## EXERCISE REQUIREMENTS
What lines below contain the string "plus"? List them all.
··· RECORDS SUPPLIED ···
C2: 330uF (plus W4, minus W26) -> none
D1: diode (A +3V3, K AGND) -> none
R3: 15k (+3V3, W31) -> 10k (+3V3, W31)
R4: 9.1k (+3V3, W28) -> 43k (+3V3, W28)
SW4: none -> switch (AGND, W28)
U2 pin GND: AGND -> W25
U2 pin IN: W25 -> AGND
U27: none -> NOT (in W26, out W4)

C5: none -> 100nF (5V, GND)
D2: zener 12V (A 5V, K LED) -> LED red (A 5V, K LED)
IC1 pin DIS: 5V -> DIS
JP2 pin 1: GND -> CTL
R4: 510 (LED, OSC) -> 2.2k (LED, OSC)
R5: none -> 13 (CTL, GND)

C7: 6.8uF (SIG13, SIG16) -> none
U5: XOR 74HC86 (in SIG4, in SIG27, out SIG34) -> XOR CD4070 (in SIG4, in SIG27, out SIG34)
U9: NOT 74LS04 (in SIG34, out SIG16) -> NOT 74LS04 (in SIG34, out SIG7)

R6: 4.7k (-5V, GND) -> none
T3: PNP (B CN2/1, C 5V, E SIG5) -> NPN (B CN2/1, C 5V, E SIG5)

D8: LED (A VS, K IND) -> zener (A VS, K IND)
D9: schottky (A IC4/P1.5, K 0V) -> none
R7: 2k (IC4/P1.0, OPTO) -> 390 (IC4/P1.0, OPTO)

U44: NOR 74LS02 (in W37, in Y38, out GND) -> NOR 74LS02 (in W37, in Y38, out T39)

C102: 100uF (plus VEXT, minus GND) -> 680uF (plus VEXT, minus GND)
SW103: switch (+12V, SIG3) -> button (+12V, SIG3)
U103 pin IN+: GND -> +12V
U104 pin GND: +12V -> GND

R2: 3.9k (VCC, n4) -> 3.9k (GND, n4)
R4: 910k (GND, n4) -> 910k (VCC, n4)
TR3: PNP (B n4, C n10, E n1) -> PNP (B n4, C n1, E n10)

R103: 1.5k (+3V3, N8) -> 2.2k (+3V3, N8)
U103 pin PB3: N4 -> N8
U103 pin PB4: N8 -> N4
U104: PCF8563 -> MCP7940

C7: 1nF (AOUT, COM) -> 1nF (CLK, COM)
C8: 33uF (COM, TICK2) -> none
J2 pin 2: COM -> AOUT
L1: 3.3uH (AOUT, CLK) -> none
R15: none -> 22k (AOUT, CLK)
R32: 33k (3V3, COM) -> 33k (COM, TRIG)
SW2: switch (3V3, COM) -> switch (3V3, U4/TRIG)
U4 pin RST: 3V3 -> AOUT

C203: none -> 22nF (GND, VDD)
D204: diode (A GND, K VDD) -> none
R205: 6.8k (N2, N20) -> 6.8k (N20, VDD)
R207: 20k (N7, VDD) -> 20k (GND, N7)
···
## WRITTEN SOLUTION
C2: 330uF (plus W4, minus W26) -> none
C102: 100uF (plus VEXT, minus GND) -> 680uF (plus VEXT, minus GND)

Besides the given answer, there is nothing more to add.